SUPPLIED RECORDS -
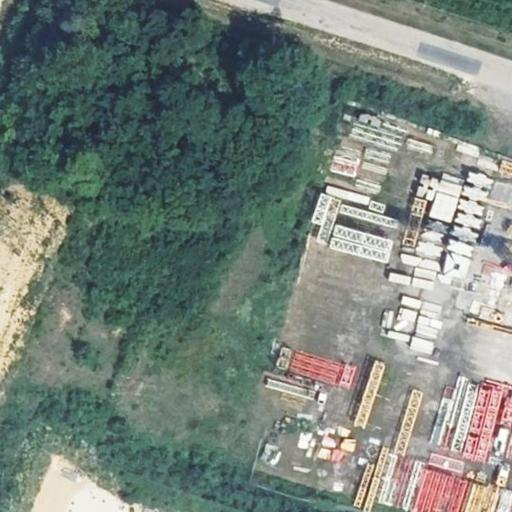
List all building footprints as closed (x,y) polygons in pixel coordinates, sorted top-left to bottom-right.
[(463,186),(453,238),(476,242),(484,200),(487,201),(488,198),(510,203),(511,193),(511,182),(469,174),(467,187),(463,186)] [(462,181),(441,175),(439,180),(421,175),(415,196),(432,201),(428,217),(450,223),(462,181)] [(316,248),(389,262),(397,217),(325,203),(316,248)] [(436,259),(447,226),(427,220),(417,253),(436,259)] [(465,285),(471,244),(447,240),(441,282),(465,285)] [(390,271),(387,280),(429,291),(436,265),(417,260),(412,277),(390,271)] [(401,296),(393,329),(413,333),(409,349),(432,354),(443,305),(401,296)] [(292,352),(288,375),(347,385),(351,363),(292,352)]
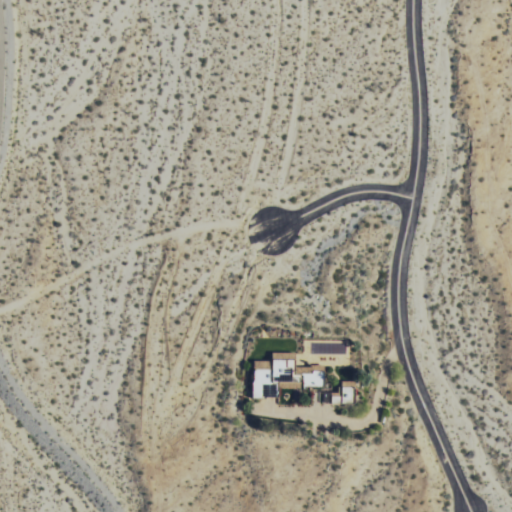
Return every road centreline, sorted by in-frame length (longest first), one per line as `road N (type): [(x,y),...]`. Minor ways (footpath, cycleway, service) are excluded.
road 1 (residential): [(411,0),(419,128),(414,201),(396,265),(396,314),(416,391),(471,511)]
road 2 (residential): [(414,201),(385,190),(344,196),(272,230)]
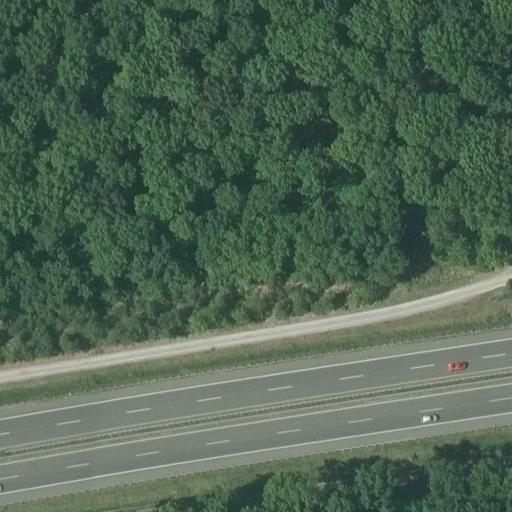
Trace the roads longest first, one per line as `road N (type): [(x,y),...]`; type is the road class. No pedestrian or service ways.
road 1 (track): [(511,279),(384,318),(0,379)]
road 2 (motorway): [(511,357),(0,439)]
road 3 (motorway): [(0,483),(511,402)]
road 4 (tertiary): [(212,511),(511,467)]
road 5 (track): [(511,127),(493,0)]
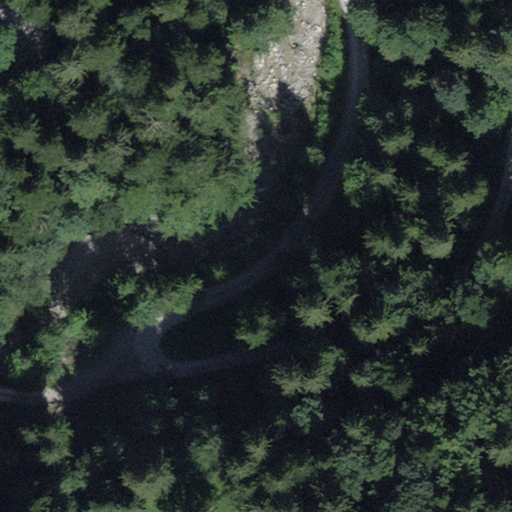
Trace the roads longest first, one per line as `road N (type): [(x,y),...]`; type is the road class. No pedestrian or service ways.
road 1 (track): [(338,0),(343,106),(325,166),(266,239),(141,355),(189,375),(315,334),(474,227),(511,137)]
road 2 (track): [(0,397),(54,397),(141,355)]
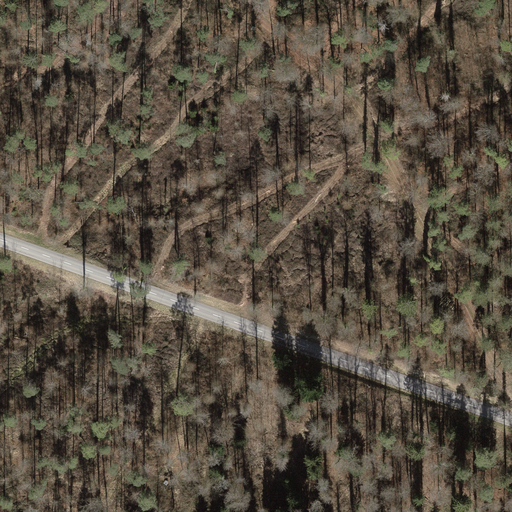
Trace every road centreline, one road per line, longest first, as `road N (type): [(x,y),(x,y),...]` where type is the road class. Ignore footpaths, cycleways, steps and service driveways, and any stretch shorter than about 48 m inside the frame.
road 1 (unclassified): [(511,427),(0,240)]
road 2 (track): [(511,406),(495,387),(361,115),(237,0)]
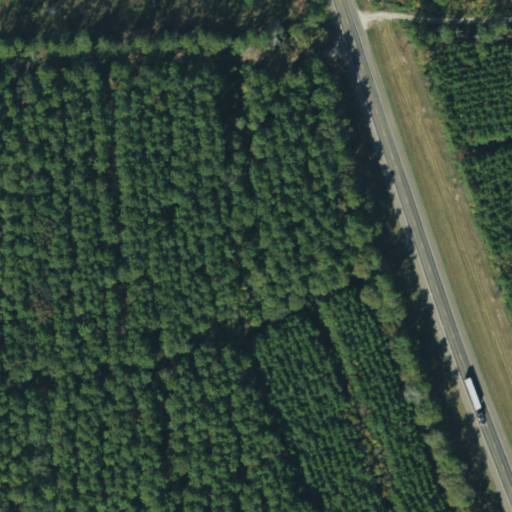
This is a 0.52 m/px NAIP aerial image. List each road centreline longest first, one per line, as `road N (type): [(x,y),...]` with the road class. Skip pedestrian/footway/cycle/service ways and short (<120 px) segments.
road 1 (primary): [(511,496),(460,366),(339,0)]
road 2 (track): [(0,45),(357,53)]
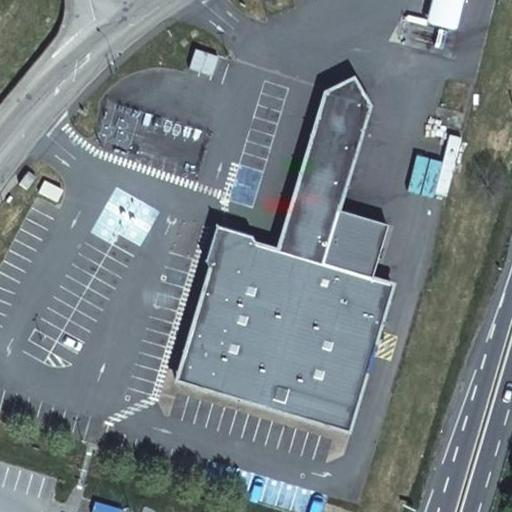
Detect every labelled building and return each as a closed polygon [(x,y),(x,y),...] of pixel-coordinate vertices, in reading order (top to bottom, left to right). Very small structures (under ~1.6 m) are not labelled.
[(432,0),(427,25),(456,32),(464,0),(432,0)] [(369,106),(324,93),(277,252),(250,244),(250,247),(235,254),(214,264),(211,263),(182,362),(196,387),(330,428),(353,414),(386,306),(372,280),(370,280),(387,226),(337,211),(369,106)] [(250,247),(250,244),(228,237),(220,235),(211,263),(214,264),(250,247)] [(372,280),(386,306),(392,286),(372,280)] [(196,387),(182,362),(176,381),(196,387)] [(347,433),(353,414),(330,428),(347,433)]
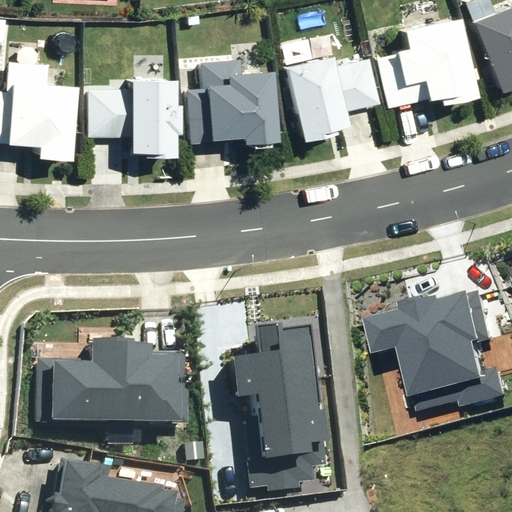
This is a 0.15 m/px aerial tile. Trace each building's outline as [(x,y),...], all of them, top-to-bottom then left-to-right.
[(511,0),(469,17),(498,89),(511,83),(511,0)] [(460,12),(394,26),(399,50),(380,54),(389,102),(418,97),(420,108),(477,97),(460,12)] [(329,52),(281,63),(299,137),(346,126),(342,110),(378,101),(366,56),(332,64),(329,52)] [(4,56),(2,85),(0,84),(0,135),(32,138),(31,149),(62,151),(68,81),(43,80),(45,59),(4,56)] [(236,59),(199,62),(201,89),(184,90),(188,139),(241,135),(240,141),(274,138),(268,68),(237,71),(236,59)] [(173,101),(173,75),(130,75),(130,89),(85,89),(85,136),(128,136),(127,153),(173,153),(173,130),(177,130),(177,101),(173,101)] [(485,289),(374,318),(383,351),(408,344),(424,407),(466,396),(468,404),(511,393),(505,366),(490,370),(482,341),(497,337),(485,289)] [(250,494),(301,489),(301,484),(313,483),(311,466),(325,465),(320,414),(313,415),(311,404),(316,403),(309,328),(277,331),(277,325),(253,327),(256,356),(229,359),(234,401),(241,400),(250,494)] [(79,357),(39,357),(39,421),(172,421),(172,355),(143,355),(143,335),(79,335),(79,357)] [(190,511),(196,473),(51,453),(45,497),(37,496),(35,511),(190,511)]
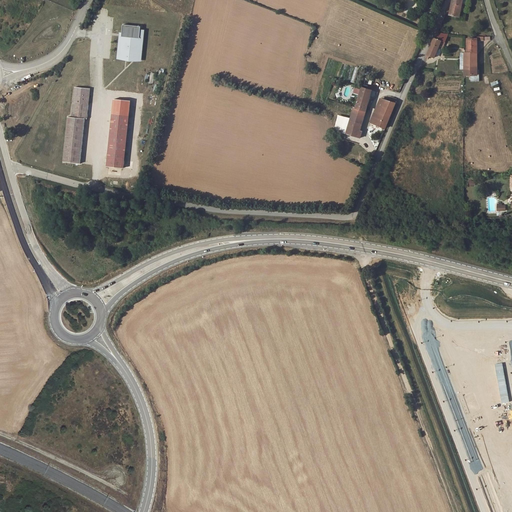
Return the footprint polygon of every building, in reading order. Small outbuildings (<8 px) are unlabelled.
[(459,0),(456,0),(451,0),(448,17),(457,19),(459,0)] [(143,38),(140,38),(141,30),(141,26),(123,24),(123,33),(122,36),(121,36),(119,58),(141,60),(143,38)] [(433,42),(426,56),(434,60),(439,45),(443,47),(446,42),(436,37),(433,42)] [(465,56),(463,56),(463,76),(464,76),(467,76),(468,77),(468,84),(478,84),(478,77),(476,77),(476,42),(465,42),(465,56)] [(356,85),(354,92),(360,94),(362,87),(356,85)] [(91,89),(76,87),(72,117),(69,117),(64,162),(81,164),(85,119),(88,119),(91,89)] [(371,90),(362,87),(356,108),(352,107),(349,120),(345,119),(342,131),(361,137),(363,129),(360,128),(371,90)] [(372,121),(386,126),(395,103),(381,99),(372,121)] [(113,114),(109,159),(125,161),(130,116),(113,114)] [(338,117),(334,129),(342,131),(345,119),(338,117)] [(125,161),(109,159),(108,167),(124,169),(125,161)]
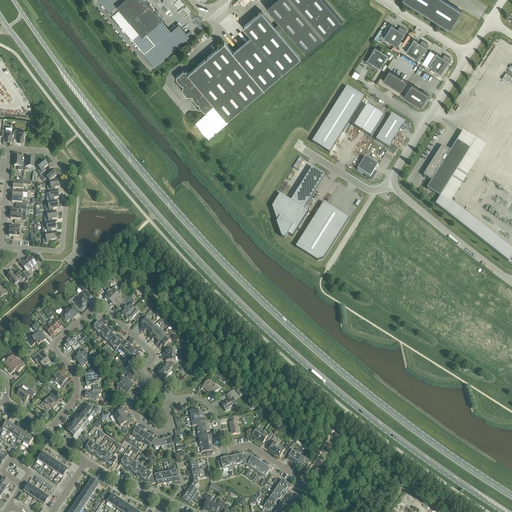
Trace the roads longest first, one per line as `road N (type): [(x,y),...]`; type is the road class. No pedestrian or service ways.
road 1 (primary): [(0,15),(134,190),(244,309),(368,417),(501,511)]
road 2 (primary): [(511,495),(352,382),(230,270),(96,115),(13,0)]
road 3 (residential): [(150,377),(143,369),(152,353),(98,302),(51,345),(75,388),(47,430)]
road 4 (residential): [(280,511),(302,479),(250,445),(221,450),(208,405),(171,398)]
road 5 (residential): [(8,149),(45,152),(68,180),(62,247),(22,248)]
road 6 (unclassified): [(511,281),(387,183)]
road 7 (residential): [(171,398),(170,427),(159,432),(138,420),(129,404),(150,377)]
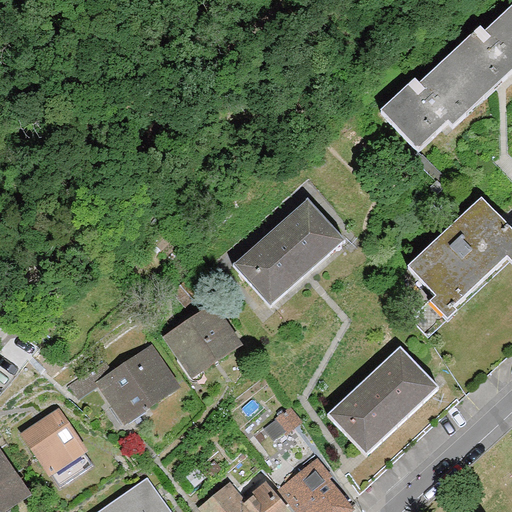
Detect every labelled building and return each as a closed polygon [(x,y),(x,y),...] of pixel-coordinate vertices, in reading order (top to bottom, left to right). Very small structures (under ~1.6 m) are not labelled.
[(385,117),(421,159),(511,79),(511,6),(385,117)] [(511,232),(475,194),(398,269),(446,320),(511,259),(511,232)] [(233,268),(270,309),(345,244),(307,202),(233,268)] [(163,336),(189,376),(237,346),(211,306),(163,336)] [(395,348),(322,415),(365,461),(438,394),(395,348)] [(100,385),(127,425),(178,392),(151,351),(100,385)] [(24,435),(60,488),(93,466),(58,413),(24,435)] [(0,511),(3,511),(27,496),(0,457),(0,511)] [(272,496),(285,511),(300,511),(306,506),(311,511),(346,511),(352,507),(314,461),(272,496)] [(170,511),(148,479),(99,511),(170,511)] [(228,484),(198,510),(199,511),(285,511),(272,496),(260,482),(240,499),(228,484)]
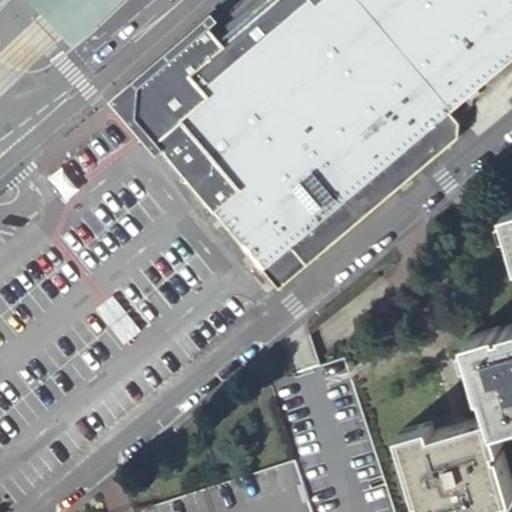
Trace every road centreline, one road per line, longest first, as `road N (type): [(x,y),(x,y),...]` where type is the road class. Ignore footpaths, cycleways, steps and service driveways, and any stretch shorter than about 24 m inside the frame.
road 1 (residential): [(46,511),(511,126)]
road 2 (tertiary): [(0,142),(154,0)]
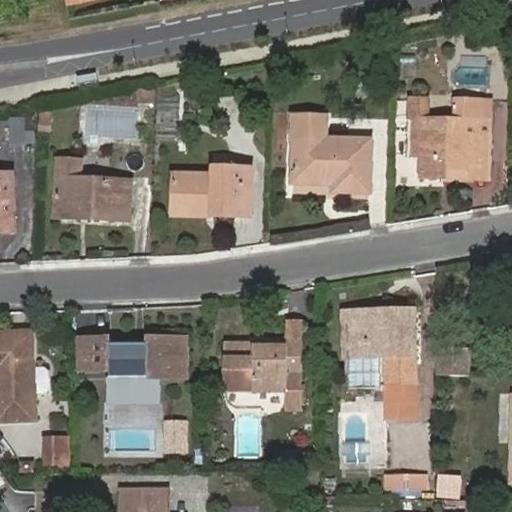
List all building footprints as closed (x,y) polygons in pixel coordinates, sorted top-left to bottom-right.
[(475,166),(490,166),(491,102),(455,101),(455,121),(426,120),(427,101),(411,100),(410,156),(421,156),(421,178),(445,179),(445,173),(474,173),(475,166)] [(369,193),(370,142),(325,140),(325,118),(293,117),(293,139),(294,140),(293,183),(334,185),(334,192),(369,193)] [(54,218),(130,222),(132,182),(81,179),(82,161),(57,160),(54,218)] [(258,219),(259,163),(215,162),(215,171),(173,170),(172,217),(258,219)] [(0,233),(15,233),(12,175),(0,175),(0,233)] [(386,382),(415,382),(414,310),(391,311),(391,319),(343,320),(344,358),(348,358),(386,357),(386,382)] [(285,392),(285,410),(303,410),(303,323),(286,323),(286,347),(252,347),(252,345),(224,344),(224,391),(285,392)] [(31,332),(0,333),(0,421),(35,421),(34,395),(45,394),(49,390),(48,372),(44,368),(32,369),(31,332)] [(186,339),(146,339),(146,344),(87,344),(87,379),(186,379),(186,339)] [(468,350),(437,350),(436,376),(468,377),(468,350)] [(348,388),(386,388),(386,382),(386,357),(348,358),(348,388)] [(416,419),(415,382),(386,382),(386,388),(387,419),(416,419)] [(48,439),(48,452),(71,451),(71,438),(48,439)] [(298,462),(297,448),(277,450),(278,464),(298,462)] [(71,451),(48,452),(48,465),(71,465),(71,451)] [(438,496),(463,498),(465,475),(440,473),(438,496)] [(386,477),(386,490),(427,489),(427,476),(386,477)] [(169,511),(169,490),(123,490),(123,502),(130,502),(130,511),(169,511)]
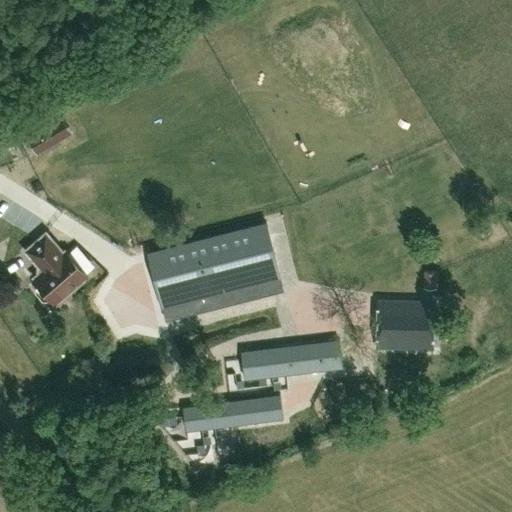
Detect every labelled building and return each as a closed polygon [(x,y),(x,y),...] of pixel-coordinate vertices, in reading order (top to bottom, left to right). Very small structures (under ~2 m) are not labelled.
[(37,152),(54,142),(44,126),(27,136),(37,152)] [(90,179),(47,183),(48,196),(92,191),(90,179)] [(511,209),(508,202),(479,216),(491,239),(511,228),(511,209)] [(266,222),(148,252),(165,316),(283,285),(266,222)] [(45,235),(26,252),(39,266),(36,269),(36,274),(38,276),(34,280),(39,286),(36,289),(36,293),(43,301),(48,302),(51,299),(56,304),(76,286),(79,287),(85,282),(85,278),(87,276),(66,252),(63,254),(45,235)] [(437,288),(438,271),(424,270),(423,287),(437,288)] [(433,348),(435,302),(379,299),(377,345),(433,348)] [(141,322),(132,338),(154,350),(163,334),(141,322)] [(289,372),(342,366),(339,340),(242,352),(245,375),(288,370),(289,372)] [(206,441),(204,428),(282,418),(279,394),(184,406),(187,430),(171,432),(173,446),(206,441)]
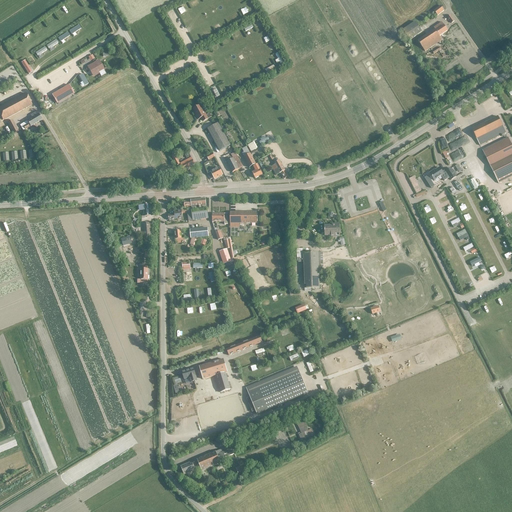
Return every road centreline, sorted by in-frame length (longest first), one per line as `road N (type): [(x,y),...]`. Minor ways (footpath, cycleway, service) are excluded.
road 1 (secondary): [(207,192),(308,184),(358,169),(511,69)]
road 2 (unclassified): [(201,511),(165,474),(163,195)]
road 3 (unclassified): [(207,192),(191,145),(106,0)]
road 4 (secondary): [(0,205),(163,195)]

TASK TO COMPLETE - Write out the rows above verbatim, starting at the line that contains "48 m inside the frame." and ending at the line that contains "road 2 (track): [(511,406),(495,387),(361,115),(237,0)]".

WRITTEN ANSWER -
Trace every road centreline, one road per line, longest first, as `road N (type): [(x,y),(x,y),...]` where type is the road class. Ignore footpaths, cycleways, steps and service driveways, and any stretch shorter than about 48 m inside the frame.
road 1 (unclassified): [(511,427),(0,240)]
road 2 (track): [(511,406),(495,387),(361,115),(237,0)]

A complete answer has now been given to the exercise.